[Scene edit records]
*** Begin section ***

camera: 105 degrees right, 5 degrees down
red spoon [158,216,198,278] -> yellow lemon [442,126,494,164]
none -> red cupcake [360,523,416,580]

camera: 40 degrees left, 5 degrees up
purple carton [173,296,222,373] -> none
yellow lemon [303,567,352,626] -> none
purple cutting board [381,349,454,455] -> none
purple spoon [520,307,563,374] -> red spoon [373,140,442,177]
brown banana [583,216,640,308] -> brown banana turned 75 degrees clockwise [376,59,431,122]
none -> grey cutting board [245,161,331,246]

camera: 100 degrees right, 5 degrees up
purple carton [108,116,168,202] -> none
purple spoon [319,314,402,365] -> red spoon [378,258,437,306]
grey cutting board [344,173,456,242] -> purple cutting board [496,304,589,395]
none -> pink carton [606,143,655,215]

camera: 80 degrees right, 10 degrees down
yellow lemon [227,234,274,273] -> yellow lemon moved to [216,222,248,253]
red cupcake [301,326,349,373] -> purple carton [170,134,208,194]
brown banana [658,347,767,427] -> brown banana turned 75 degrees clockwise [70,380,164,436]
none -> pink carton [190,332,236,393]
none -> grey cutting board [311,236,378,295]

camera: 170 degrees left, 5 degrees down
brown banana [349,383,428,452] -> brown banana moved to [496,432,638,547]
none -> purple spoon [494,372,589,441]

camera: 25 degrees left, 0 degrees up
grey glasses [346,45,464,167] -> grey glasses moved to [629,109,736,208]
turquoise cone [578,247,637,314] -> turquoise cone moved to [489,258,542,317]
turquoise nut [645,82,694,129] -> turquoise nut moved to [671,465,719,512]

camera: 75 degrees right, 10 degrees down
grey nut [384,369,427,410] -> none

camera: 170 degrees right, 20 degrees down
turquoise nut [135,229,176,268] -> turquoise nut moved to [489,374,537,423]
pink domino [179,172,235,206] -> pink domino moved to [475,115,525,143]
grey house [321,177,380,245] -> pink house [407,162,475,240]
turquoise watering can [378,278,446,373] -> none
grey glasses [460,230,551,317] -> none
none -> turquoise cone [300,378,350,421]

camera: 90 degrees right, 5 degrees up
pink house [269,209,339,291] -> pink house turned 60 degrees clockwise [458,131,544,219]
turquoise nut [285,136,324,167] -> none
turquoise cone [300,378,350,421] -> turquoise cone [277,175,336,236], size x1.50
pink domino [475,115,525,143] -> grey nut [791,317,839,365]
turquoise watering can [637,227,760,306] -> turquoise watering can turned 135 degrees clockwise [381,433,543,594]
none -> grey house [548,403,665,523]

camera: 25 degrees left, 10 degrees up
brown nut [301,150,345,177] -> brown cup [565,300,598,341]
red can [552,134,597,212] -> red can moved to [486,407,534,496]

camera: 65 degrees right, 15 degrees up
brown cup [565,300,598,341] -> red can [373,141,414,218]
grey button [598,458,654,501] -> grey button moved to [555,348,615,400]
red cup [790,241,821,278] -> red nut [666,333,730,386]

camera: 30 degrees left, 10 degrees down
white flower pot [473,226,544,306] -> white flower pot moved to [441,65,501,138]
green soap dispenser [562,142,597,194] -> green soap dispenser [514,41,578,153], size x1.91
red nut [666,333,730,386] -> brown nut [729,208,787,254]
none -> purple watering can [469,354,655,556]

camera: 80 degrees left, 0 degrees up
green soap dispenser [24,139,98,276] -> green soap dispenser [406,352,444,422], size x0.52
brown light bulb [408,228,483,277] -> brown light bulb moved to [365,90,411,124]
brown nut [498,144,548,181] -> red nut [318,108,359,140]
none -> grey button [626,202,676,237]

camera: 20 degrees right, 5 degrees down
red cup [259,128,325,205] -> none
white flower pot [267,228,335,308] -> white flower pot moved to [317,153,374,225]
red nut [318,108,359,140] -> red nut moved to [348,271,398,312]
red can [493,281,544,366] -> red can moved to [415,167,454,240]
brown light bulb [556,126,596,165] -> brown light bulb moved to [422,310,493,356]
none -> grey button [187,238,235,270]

*** End section ***

DIRECTIONS FOR THIS TASK:
Your answer should consist solely of the lines above from the line with "camera: 90 degrees right, 5 degrees up" to the line with "brown nut [301,150,345,177]", both included, reproduced exactly.

ANSWER TO THIS TASK:
camera: 90 degrees right, 5 degrees up
pink house [269,209,339,291] -> pink house turned 60 degrees clockwise [458,131,544,219]
turquoise nut [285,136,324,167] -> none
turquoise cone [300,378,350,421] -> turquoise cone [277,175,336,236], size x1.50
pink domino [475,115,525,143] -> grey nut [791,317,839,365]
turquoise watering can [637,227,760,306] -> turquoise watering can turned 135 degrees clockwise [381,433,543,594]
none -> grey house [548,403,665,523]

camera: 25 degrees left, 10 degrees up
brown nut [301,150,345,177] -> brown cup [565,300,598,341]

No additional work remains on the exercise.